Items from a dataset
=== Begin Enclosure ===

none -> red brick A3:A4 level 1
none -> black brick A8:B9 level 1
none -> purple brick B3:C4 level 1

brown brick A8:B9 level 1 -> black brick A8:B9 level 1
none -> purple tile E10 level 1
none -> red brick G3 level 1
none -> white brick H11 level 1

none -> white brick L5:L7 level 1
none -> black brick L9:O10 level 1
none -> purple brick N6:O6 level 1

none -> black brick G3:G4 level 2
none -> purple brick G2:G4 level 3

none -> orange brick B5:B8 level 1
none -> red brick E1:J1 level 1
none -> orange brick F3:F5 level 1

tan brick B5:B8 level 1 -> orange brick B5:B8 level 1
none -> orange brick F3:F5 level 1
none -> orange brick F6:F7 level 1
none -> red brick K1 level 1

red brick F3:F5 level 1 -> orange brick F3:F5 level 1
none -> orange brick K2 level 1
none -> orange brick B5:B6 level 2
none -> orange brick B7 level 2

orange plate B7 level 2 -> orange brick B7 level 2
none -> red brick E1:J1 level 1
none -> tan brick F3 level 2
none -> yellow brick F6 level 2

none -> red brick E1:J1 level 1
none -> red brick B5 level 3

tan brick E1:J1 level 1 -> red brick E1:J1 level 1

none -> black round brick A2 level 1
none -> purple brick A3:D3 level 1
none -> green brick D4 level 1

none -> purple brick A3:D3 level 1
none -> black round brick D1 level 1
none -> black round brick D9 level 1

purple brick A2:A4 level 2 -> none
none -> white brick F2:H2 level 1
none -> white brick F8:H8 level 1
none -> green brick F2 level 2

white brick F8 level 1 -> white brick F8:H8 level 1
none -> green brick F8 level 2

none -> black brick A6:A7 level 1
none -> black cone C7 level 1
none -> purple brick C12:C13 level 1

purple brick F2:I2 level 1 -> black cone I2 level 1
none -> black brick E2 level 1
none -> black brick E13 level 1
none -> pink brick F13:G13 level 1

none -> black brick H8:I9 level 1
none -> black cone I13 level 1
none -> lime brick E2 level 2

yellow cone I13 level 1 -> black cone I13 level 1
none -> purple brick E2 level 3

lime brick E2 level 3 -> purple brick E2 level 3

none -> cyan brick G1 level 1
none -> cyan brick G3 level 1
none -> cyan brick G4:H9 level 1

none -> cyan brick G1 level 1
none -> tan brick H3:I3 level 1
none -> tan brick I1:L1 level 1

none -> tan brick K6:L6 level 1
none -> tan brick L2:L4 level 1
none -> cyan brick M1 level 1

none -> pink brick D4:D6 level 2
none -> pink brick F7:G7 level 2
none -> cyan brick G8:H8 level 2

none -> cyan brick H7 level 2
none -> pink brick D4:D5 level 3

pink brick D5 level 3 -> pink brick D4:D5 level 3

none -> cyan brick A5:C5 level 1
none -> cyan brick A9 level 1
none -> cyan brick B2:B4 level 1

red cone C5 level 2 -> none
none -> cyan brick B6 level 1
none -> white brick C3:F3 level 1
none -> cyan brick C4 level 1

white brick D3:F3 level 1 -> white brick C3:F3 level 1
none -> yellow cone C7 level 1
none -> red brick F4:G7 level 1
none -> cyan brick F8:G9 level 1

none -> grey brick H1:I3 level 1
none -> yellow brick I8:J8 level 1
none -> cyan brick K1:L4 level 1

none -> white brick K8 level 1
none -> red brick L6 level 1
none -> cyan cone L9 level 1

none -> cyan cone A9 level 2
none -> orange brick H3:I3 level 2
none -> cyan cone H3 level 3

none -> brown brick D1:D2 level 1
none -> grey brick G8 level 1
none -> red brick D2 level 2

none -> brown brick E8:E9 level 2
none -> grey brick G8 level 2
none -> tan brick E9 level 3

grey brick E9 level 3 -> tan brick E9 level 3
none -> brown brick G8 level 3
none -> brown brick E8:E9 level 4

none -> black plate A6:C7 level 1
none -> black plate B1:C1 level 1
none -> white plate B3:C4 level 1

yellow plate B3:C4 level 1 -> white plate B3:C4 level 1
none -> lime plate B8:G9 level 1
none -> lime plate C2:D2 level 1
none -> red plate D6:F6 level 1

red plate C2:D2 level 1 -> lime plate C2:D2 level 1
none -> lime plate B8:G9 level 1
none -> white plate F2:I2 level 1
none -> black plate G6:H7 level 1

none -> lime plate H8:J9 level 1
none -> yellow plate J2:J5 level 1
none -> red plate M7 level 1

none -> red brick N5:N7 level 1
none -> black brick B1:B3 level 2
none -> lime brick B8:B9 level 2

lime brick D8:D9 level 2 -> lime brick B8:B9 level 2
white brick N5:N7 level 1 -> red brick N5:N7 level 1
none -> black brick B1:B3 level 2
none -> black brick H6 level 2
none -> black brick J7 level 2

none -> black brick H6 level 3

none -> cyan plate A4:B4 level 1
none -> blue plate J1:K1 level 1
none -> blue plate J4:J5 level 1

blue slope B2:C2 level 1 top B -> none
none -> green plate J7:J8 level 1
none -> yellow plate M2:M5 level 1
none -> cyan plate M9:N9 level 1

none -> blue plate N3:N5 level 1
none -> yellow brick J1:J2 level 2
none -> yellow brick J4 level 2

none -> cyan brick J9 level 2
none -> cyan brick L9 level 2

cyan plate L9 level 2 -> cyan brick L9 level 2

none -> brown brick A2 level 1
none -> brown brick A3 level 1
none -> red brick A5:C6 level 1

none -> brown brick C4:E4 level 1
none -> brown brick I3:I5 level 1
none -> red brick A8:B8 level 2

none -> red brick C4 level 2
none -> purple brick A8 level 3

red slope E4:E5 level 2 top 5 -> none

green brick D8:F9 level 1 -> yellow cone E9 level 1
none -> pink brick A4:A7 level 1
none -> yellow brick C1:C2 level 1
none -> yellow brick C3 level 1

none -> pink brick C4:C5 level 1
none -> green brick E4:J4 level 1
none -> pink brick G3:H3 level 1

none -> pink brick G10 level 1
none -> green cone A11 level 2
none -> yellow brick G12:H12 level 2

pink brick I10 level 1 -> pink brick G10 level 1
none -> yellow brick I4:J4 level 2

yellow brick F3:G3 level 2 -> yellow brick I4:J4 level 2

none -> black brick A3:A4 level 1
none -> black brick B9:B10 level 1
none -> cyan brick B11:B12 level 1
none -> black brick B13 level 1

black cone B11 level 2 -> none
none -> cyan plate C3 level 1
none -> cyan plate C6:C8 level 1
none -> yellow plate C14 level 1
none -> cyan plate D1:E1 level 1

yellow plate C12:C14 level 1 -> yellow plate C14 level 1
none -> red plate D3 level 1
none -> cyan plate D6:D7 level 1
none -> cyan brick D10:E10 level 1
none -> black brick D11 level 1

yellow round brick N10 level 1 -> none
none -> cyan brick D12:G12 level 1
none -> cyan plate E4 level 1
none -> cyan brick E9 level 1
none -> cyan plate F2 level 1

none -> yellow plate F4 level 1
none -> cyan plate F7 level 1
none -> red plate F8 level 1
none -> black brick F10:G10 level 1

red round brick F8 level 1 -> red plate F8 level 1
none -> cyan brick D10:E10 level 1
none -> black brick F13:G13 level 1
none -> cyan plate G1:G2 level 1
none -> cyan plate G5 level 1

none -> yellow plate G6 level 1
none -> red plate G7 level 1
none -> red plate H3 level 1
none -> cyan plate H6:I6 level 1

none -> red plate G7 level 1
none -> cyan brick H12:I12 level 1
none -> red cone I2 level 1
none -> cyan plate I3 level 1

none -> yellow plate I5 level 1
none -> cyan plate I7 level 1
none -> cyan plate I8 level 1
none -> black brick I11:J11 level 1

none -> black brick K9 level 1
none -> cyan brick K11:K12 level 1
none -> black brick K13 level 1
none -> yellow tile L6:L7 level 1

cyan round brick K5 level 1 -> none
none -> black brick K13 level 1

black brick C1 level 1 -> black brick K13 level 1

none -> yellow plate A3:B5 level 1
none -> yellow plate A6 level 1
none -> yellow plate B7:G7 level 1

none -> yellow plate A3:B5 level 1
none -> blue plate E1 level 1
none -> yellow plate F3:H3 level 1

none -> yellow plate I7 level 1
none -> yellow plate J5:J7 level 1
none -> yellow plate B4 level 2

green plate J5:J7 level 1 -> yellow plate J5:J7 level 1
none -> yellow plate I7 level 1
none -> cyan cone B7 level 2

=== End Enclosure ===

Action item.
Copy out the range of lines above starting at the line with "none -> cyan plate A4:B4 level 1" and ending at the line with "cyan plate L9", exactly and including both.

Answer to this exercise.
none -> cyan plate A4:B4 level 1
none -> blue plate J1:K1 level 1
none -> blue plate J4:J5 level 1

blue slope B2:C2 level 1 top B -> none
none -> green plate J7:J8 level 1
none -> yellow plate M2:M5 level 1
none -> cyan plate M9:N9 level 1

none -> blue plate N3:N5 level 1
none -> yellow brick J1:J2 level 2
none -> yellow brick J4 level 2

none -> cyan brick J9 level 2
none -> cyan brick L9 level 2

cyan plate L9 level 2 -> cyan brick L9 level 2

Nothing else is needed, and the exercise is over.